From the first line to the last, print the records exactly.

— AVAILABLE DATA —

= = =

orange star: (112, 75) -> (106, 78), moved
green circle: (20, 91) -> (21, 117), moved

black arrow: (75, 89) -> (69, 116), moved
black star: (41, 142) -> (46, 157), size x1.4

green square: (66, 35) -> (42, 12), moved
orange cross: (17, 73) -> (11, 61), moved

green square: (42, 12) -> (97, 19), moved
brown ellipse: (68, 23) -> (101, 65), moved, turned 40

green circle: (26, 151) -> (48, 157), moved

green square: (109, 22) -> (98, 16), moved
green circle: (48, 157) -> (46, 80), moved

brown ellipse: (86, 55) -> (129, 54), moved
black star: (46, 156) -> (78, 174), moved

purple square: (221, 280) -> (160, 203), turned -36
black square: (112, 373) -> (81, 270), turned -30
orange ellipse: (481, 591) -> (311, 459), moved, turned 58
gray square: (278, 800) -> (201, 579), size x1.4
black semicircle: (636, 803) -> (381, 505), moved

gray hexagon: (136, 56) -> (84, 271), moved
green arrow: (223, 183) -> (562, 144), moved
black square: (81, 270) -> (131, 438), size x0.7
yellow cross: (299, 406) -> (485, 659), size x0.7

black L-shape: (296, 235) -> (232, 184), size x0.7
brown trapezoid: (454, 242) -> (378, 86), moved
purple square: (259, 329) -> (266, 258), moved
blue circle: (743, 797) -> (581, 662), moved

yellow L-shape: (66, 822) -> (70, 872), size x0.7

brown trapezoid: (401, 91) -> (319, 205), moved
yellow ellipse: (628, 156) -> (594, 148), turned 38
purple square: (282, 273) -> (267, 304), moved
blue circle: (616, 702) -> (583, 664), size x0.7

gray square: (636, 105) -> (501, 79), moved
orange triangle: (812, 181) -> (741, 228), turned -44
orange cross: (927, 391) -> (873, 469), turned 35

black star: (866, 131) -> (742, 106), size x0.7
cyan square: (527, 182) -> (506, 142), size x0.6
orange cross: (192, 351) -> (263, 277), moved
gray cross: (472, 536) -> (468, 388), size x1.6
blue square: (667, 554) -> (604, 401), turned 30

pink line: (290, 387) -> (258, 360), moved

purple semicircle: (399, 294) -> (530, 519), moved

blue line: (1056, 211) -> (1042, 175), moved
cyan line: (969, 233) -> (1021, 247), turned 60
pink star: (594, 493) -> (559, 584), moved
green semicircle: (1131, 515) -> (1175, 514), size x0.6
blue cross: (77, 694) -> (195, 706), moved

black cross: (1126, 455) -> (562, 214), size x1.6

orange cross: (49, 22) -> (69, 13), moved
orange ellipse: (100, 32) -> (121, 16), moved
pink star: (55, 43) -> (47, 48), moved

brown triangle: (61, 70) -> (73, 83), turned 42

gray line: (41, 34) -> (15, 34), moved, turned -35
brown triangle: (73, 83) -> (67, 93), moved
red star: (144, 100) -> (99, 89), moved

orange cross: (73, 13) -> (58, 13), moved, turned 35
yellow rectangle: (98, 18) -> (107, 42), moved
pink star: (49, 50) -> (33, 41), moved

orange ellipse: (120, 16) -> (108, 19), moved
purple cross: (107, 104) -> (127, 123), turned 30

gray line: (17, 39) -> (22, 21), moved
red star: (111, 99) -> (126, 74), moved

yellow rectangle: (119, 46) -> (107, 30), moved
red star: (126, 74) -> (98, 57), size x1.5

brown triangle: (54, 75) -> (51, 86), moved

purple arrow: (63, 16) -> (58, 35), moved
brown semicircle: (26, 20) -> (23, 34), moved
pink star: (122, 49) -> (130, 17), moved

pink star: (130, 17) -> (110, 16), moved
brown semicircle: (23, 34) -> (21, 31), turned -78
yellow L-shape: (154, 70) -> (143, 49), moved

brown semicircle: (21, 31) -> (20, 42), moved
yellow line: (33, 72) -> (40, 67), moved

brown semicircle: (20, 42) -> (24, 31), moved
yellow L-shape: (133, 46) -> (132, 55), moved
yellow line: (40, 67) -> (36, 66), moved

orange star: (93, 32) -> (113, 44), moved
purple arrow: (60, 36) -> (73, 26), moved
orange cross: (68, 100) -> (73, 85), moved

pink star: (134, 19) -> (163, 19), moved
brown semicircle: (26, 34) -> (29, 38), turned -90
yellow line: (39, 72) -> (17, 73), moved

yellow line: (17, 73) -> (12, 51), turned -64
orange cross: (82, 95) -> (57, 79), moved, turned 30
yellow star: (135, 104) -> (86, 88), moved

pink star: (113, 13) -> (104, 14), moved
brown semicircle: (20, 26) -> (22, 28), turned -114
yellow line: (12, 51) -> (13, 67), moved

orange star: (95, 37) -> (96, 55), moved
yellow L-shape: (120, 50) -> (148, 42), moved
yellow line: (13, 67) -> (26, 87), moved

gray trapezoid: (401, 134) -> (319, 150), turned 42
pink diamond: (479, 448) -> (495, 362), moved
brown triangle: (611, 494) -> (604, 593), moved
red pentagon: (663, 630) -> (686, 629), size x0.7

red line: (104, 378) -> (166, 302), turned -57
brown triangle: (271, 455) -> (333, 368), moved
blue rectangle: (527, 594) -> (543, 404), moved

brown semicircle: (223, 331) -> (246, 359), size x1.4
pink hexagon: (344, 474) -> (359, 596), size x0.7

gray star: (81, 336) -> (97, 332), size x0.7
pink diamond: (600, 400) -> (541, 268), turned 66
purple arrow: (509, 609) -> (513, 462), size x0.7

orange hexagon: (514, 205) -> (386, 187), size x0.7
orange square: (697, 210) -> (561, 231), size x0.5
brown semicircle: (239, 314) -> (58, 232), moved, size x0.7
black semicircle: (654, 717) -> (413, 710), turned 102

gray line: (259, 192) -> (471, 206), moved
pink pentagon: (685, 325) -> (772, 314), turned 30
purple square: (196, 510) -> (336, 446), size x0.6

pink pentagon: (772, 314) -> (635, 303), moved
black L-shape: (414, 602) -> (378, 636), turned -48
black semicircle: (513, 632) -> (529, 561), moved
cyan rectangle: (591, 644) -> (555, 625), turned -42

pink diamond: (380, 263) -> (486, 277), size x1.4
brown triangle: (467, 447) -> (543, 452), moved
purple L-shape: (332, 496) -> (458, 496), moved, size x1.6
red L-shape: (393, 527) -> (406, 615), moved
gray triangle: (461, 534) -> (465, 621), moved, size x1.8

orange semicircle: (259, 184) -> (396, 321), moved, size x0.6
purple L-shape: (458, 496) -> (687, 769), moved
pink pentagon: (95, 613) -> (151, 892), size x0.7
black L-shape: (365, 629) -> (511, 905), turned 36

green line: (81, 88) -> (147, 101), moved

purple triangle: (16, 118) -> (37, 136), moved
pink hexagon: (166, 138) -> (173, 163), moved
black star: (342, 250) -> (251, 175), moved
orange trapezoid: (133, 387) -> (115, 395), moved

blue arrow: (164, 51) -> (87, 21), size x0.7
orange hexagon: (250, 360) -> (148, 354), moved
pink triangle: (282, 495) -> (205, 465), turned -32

= = =

— WRITTEN RESPONSE —
orange star: (112, 75) -> (106, 78), moved
green circle: (20, 91) -> (21, 117), moved

black arrow: (75, 89) -> (69, 116), moved
black star: (41, 142) -> (46, 157), size x1.4

green square: (66, 35) -> (42, 12), moved
orange cross: (17, 73) -> (11, 61), moved

green square: (42, 12) -> (97, 19), moved
brown ellipse: (68, 23) -> (101, 65), moved, turned 40

green circle: (26, 151) -> (48, 157), moved

green square: (109, 22) -> (98, 16), moved
green circle: (48, 157) -> (46, 80), moved

brown ellipse: (86, 55) -> (129, 54), moved
black star: (46, 156) -> (78, 174), moved

purple square: (221, 280) -> (160, 203), turned -36
black square: (112, 373) -> (81, 270), turned -30
orange ellipse: (481, 591) -> (311, 459), moved, turned 58
gray square: (278, 800) -> (201, 579), size x1.4
black semicircle: (636, 803) -> (381, 505), moved

gray hexagon: (136, 56) -> (84, 271), moved
green arrow: (223, 183) -> (562, 144), moved
black square: (81, 270) -> (131, 438), size x0.7
yellow cross: (299, 406) -> (485, 659), size x0.7

black L-shape: (296, 235) -> (232, 184), size x0.7
brown trapezoid: (454, 242) -> (378, 86), moved
purple square: (259, 329) -> (266, 258), moved
blue circle: (743, 797) -> (581, 662), moved

yellow L-shape: (66, 822) -> (70, 872), size x0.7

brown trapezoid: (401, 91) -> (319, 205), moved
yellow ellipse: (628, 156) -> (594, 148), turned 38
purple square: (282, 273) -> (267, 304), moved
blue circle: (616, 702) -> (583, 664), size x0.7

gray square: (636, 105) -> (501, 79), moved
orange triangle: (812, 181) -> (741, 228), turned -44
orange cross: (927, 391) -> (873, 469), turned 35

black star: (866, 131) -> (742, 106), size x0.7
cyan square: (527, 182) -> (506, 142), size x0.6
orange cross: (192, 351) -> (263, 277), moved
gray cross: (472, 536) -> (468, 388), size x1.6
blue square: (667, 554) -> (604, 401), turned 30

pink line: (290, 387) -> (258, 360), moved

purple semicircle: (399, 294) -> (530, 519), moved

blue line: (1056, 211) -> (1042, 175), moved
cyan line: (969, 233) -> (1021, 247), turned 60
pink star: (594, 493) -> (559, 584), moved
green semicircle: (1131, 515) -> (1175, 514), size x0.6
blue cross: (77, 694) -> (195, 706), moved

black cross: (1126, 455) -> (562, 214), size x1.6

orange cross: (49, 22) -> (69, 13), moved
orange ellipse: (100, 32) -> (121, 16), moved
pink star: (55, 43) -> (47, 48), moved

brown triangle: (61, 70) -> (73, 83), turned 42

gray line: (41, 34) -> (15, 34), moved, turned -35
brown triangle: (73, 83) -> (67, 93), moved
red star: (144, 100) -> (99, 89), moved

orange cross: (73, 13) -> (58, 13), moved, turned 35
yellow rectangle: (98, 18) -> (107, 42), moved
pink star: (49, 50) -> (33, 41), moved

orange ellipse: (120, 16) -> (108, 19), moved
purple cross: (107, 104) -> (127, 123), turned 30

gray line: (17, 39) -> (22, 21), moved
red star: (111, 99) -> (126, 74), moved

yellow rectangle: (119, 46) -> (107, 30), moved
red star: (126, 74) -> (98, 57), size x1.5

brown triangle: (54, 75) -> (51, 86), moved

purple arrow: (63, 16) -> (58, 35), moved
brown semicircle: (26, 20) -> (23, 34), moved
pink star: (122, 49) -> (130, 17), moved

pink star: (130, 17) -> (110, 16), moved
brown semicircle: (23, 34) -> (21, 31), turned -78
yellow L-shape: (154, 70) -> (143, 49), moved

brown semicircle: (21, 31) -> (20, 42), moved
yellow line: (33, 72) -> (40, 67), moved

brown semicircle: (20, 42) -> (24, 31), moved
yellow L-shape: (133, 46) -> (132, 55), moved
yellow line: (40, 67) -> (36, 66), moved

orange star: (93, 32) -> (113, 44), moved
purple arrow: (60, 36) -> (73, 26), moved
orange cross: (68, 100) -> (73, 85), moved

pink star: (134, 19) -> (163, 19), moved
brown semicircle: (26, 34) -> (29, 38), turned -90
yellow line: (39, 72) -> (17, 73), moved

yellow line: (17, 73) -> (12, 51), turned -64
orange cross: (82, 95) -> (57, 79), moved, turned 30
yellow star: (135, 104) -> (86, 88), moved

pink star: (113, 13) -> (104, 14), moved
brown semicircle: (20, 26) -> (22, 28), turned -114
yellow line: (12, 51) -> (13, 67), moved

orange star: (95, 37) -> (96, 55), moved
yellow L-shape: (120, 50) -> (148, 42), moved
yellow line: (13, 67) -> (26, 87), moved

gray trapezoid: (401, 134) -> (319, 150), turned 42
pink diamond: (479, 448) -> (495, 362), moved
brown triangle: (611, 494) -> (604, 593), moved
red pentagon: (663, 630) -> (686, 629), size x0.7

red line: (104, 378) -> (166, 302), turned -57
brown triangle: (271, 455) -> (333, 368), moved
blue rectangle: (527, 594) -> (543, 404), moved

brown semicircle: (223, 331) -> (246, 359), size x1.4
pink hexagon: (344, 474) -> (359, 596), size x0.7

gray star: (81, 336) -> (97, 332), size x0.7
pink diamond: (600, 400) -> (541, 268), turned 66
purple arrow: (509, 609) -> (513, 462), size x0.7

orange hexagon: (514, 205) -> (386, 187), size x0.7
orange square: (697, 210) -> (561, 231), size x0.5
brown semicircle: (239, 314) -> (58, 232), moved, size x0.7
black semicircle: (654, 717) -> (413, 710), turned 102

gray line: (259, 192) -> (471, 206), moved
pink pentagon: (685, 325) -> (772, 314), turned 30
purple square: (196, 510) -> (336, 446), size x0.6

pink pentagon: (772, 314) -> (635, 303), moved
black L-shape: (414, 602) -> (378, 636), turned -48
black semicircle: (513, 632) -> (529, 561), moved
cyan rectangle: (591, 644) -> (555, 625), turned -42

pink diamond: (380, 263) -> (486, 277), size x1.4
brown triangle: (467, 447) -> (543, 452), moved
purple L-shape: (332, 496) -> (458, 496), moved, size x1.6
red L-shape: (393, 527) -> (406, 615), moved
gray triangle: (461, 534) -> (465, 621), moved, size x1.8

orange semicircle: (259, 184) -> (396, 321), moved, size x0.6
purple L-shape: (458, 496) -> (687, 769), moved
pink pentagon: (95, 613) -> (151, 892), size x0.7
black L-shape: (365, 629) -> (511, 905), turned 36

green line: (81, 88) -> (147, 101), moved

purple triangle: (16, 118) -> (37, 136), moved
pink hexagon: (166, 138) -> (173, 163), moved
black star: (342, 250) -> (251, 175), moved
orange trapezoid: (133, 387) -> (115, 395), moved

blue arrow: (164, 51) -> (87, 21), size x0.7
orange hexagon: (250, 360) -> (148, 354), moved
pink triangle: (282, 495) -> (205, 465), turned -32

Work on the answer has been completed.